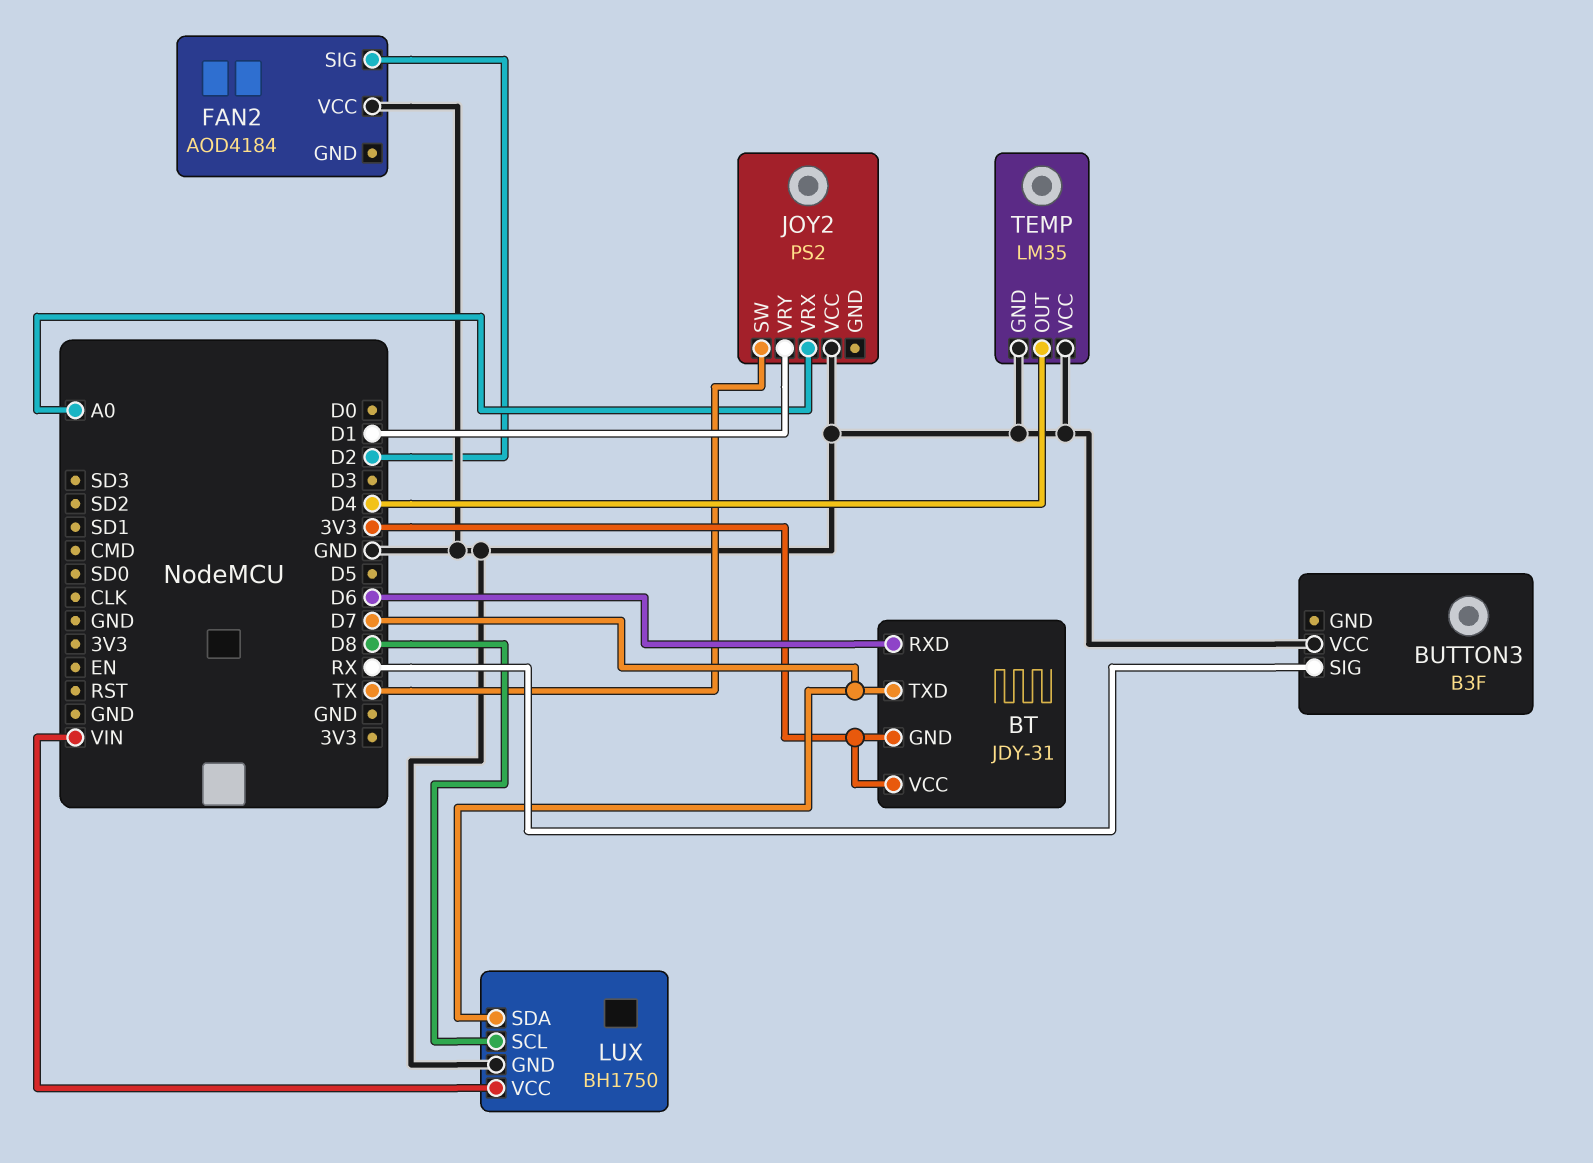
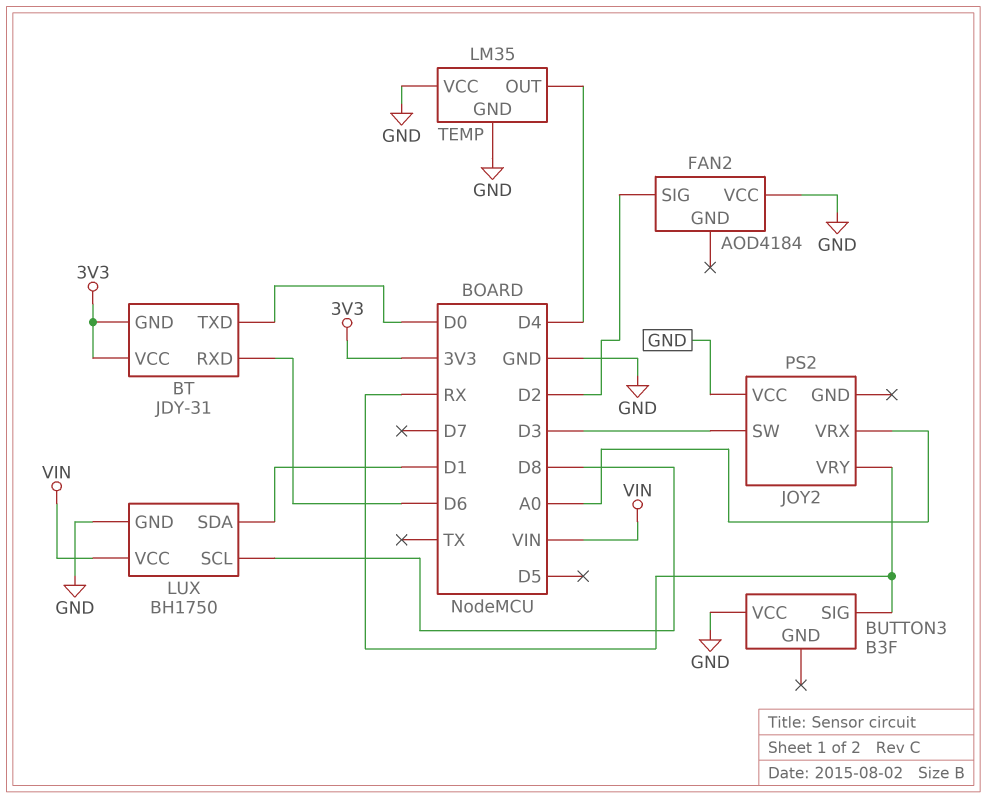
BT pin TXD: D7 -> D0
JOY2 pin SW: TX -> D3
JOY2 pin VRY: D1 -> RX
LUX pin SDA: D7 -> D1

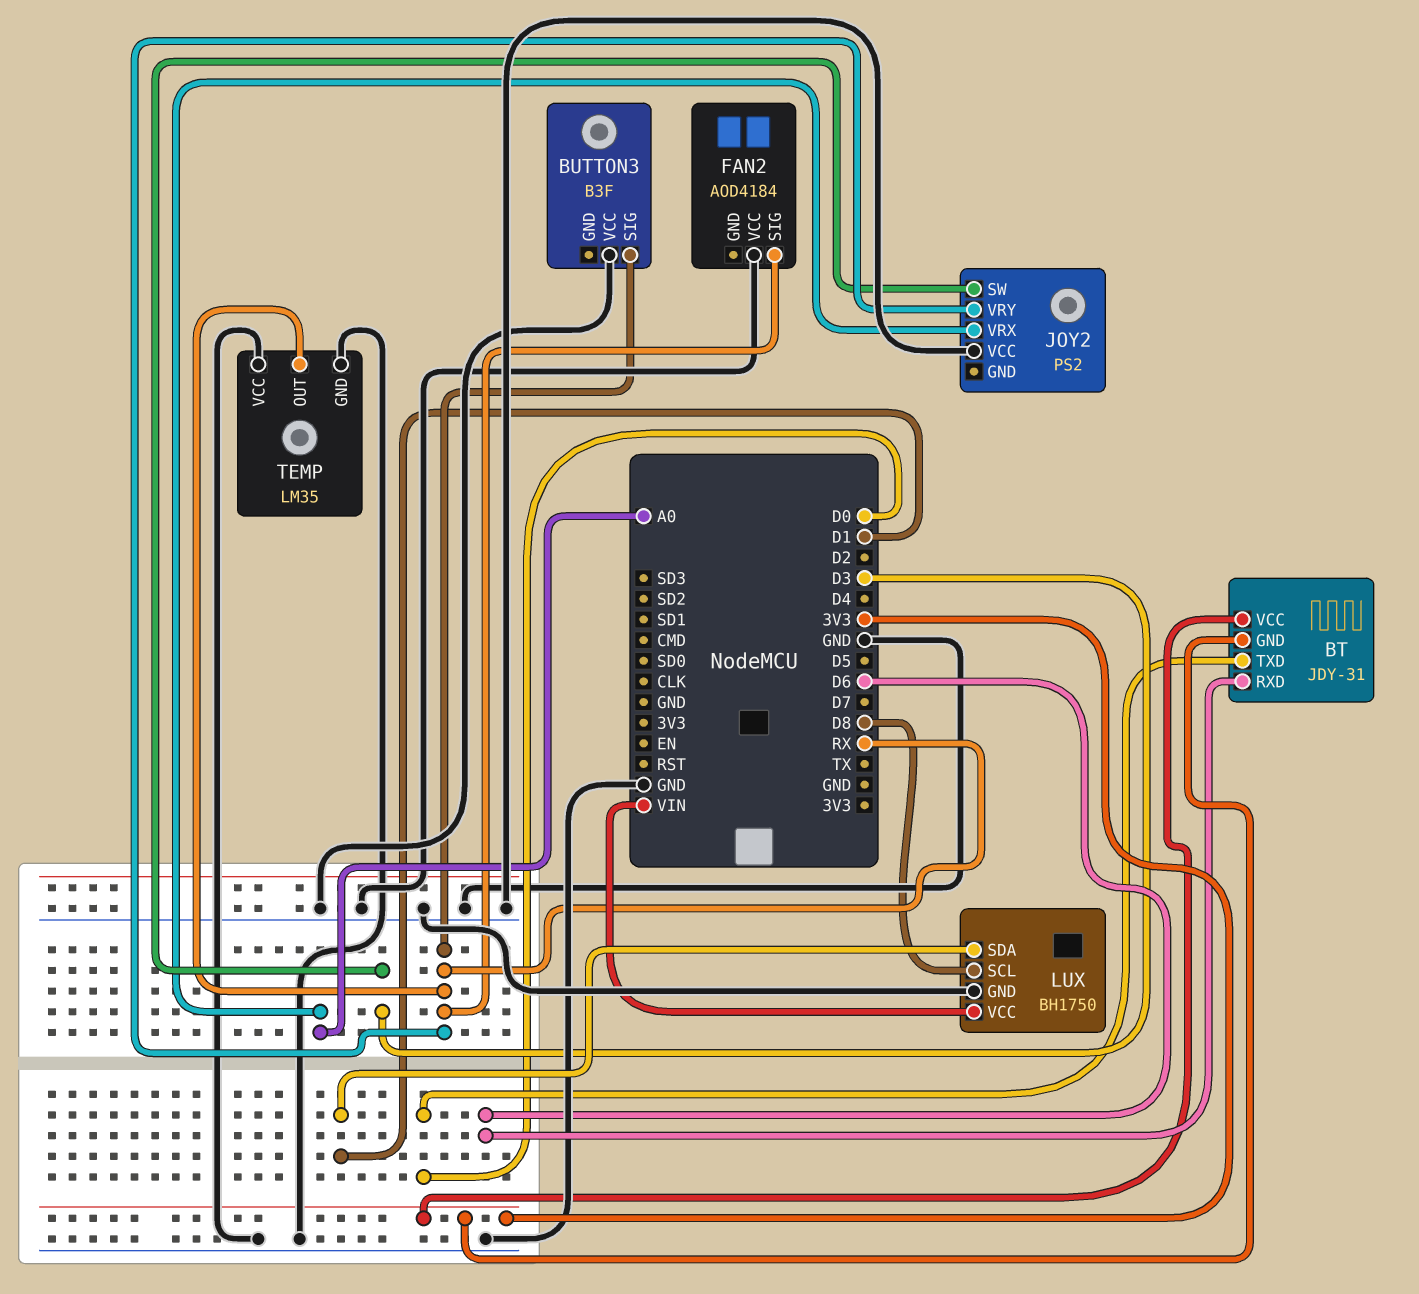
FAN2 pin SIG: D2 -> RX
TEMP pin OUT: D4 -> RX

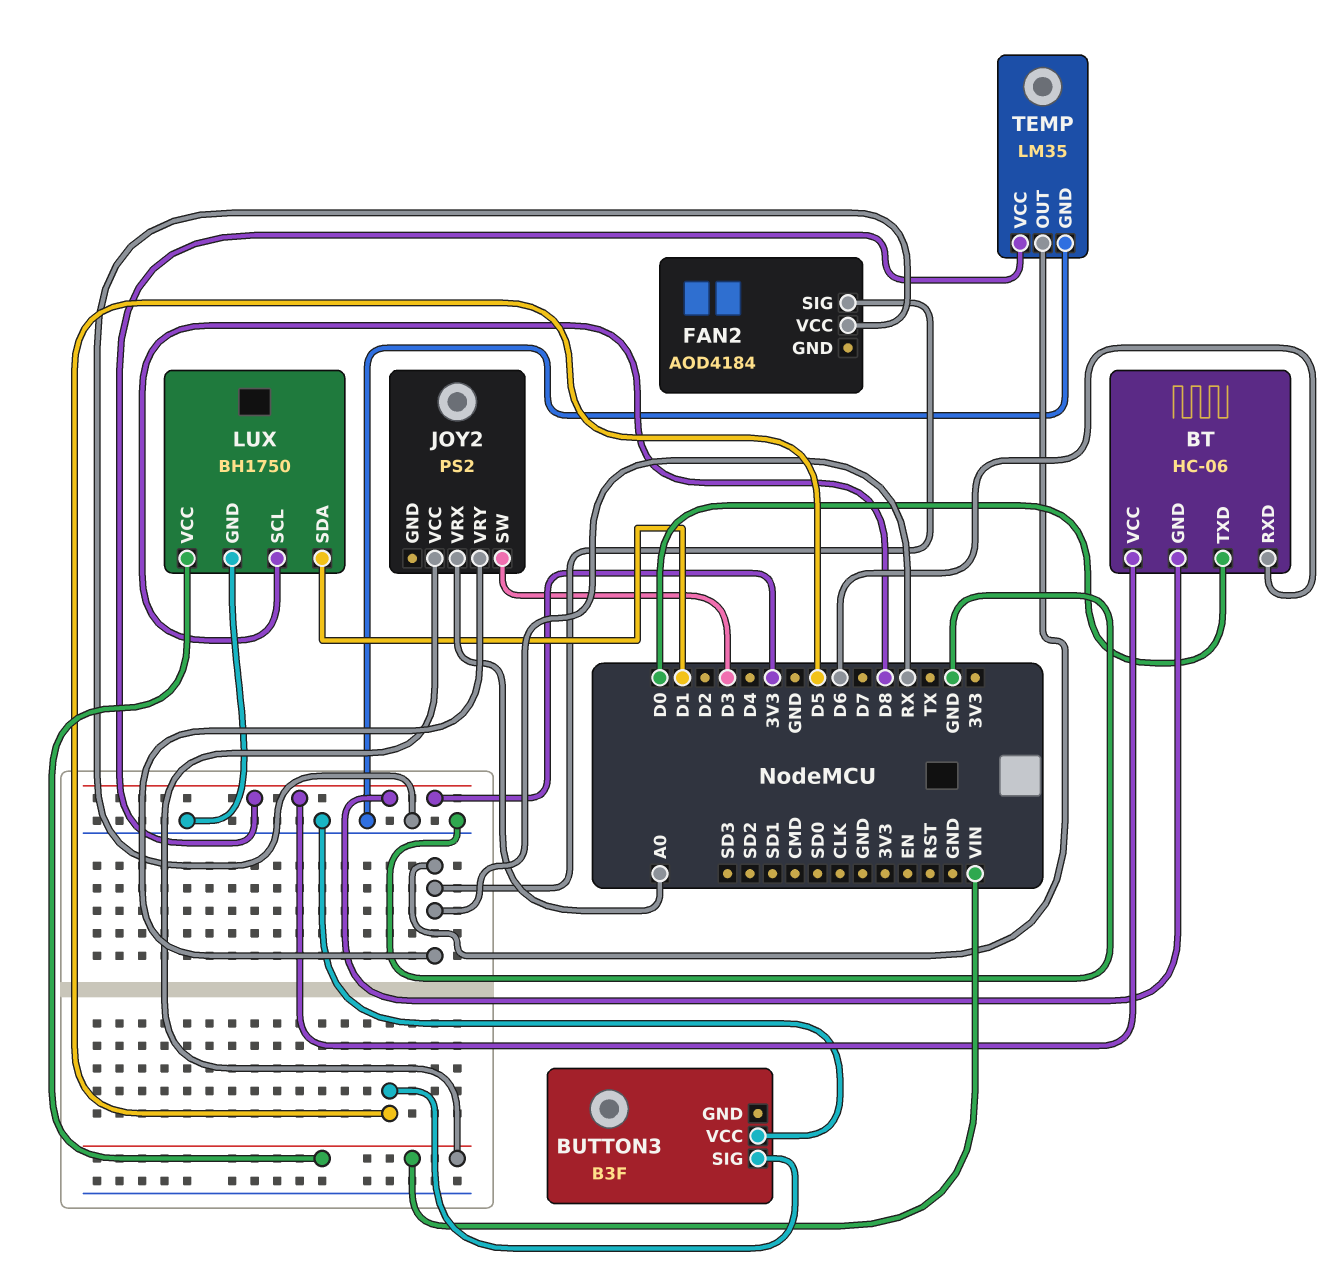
BT: JDY-31 -> HC-06
BUTTON3 pin SIG: RX -> D5
JOY2 pin VCC: GND -> VIN
TEMP pin VCC: GND -> 3V3

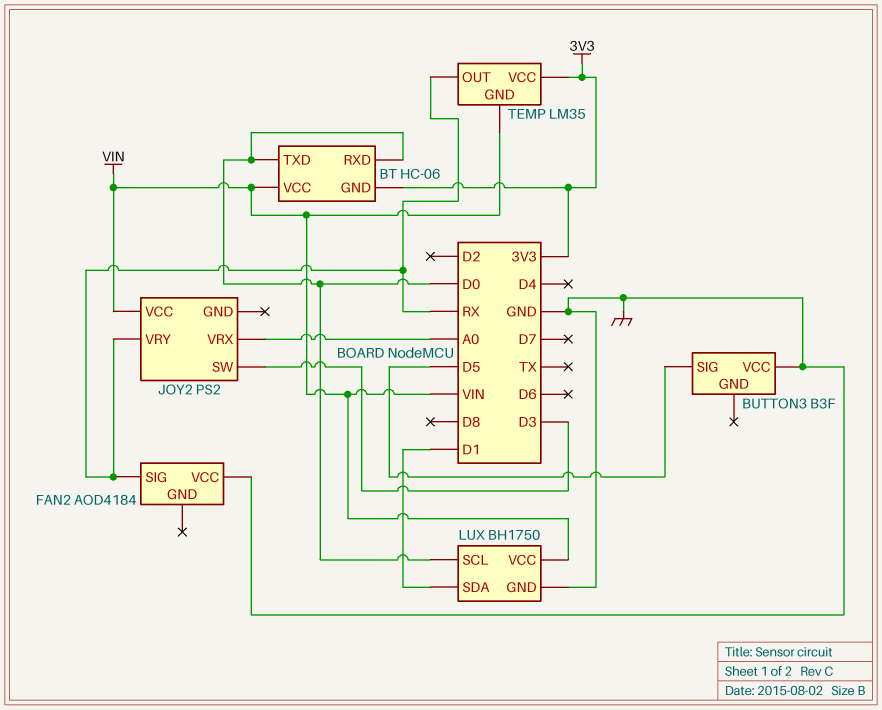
BT pin RXD: D6 -> D0
BT pin VCC: 3V3 -> VIN
LUX pin SCL: D8 -> D0
TEMP pin GND: GND -> VIN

## PROBLEM DETAILS:
Reproduce the entries above exactly, without images.

## THE ANSWER:
BT pin TXD: D7 -> D0
JOY2 pin SW: TX -> D3
JOY2 pin VRY: D1 -> RX
LUX pin SDA: D7 -> D1

FAN2 pin SIG: D2 -> RX
TEMP pin OUT: D4 -> RX

BT: JDY-31 -> HC-06
BUTTON3 pin SIG: RX -> D5
JOY2 pin VCC: GND -> VIN
TEMP pin VCC: GND -> 3V3

BT pin RXD: D6 -> D0
BT pin VCC: 3V3 -> VIN
LUX pin SCL: D8 -> D0
TEMP pin GND: GND -> VIN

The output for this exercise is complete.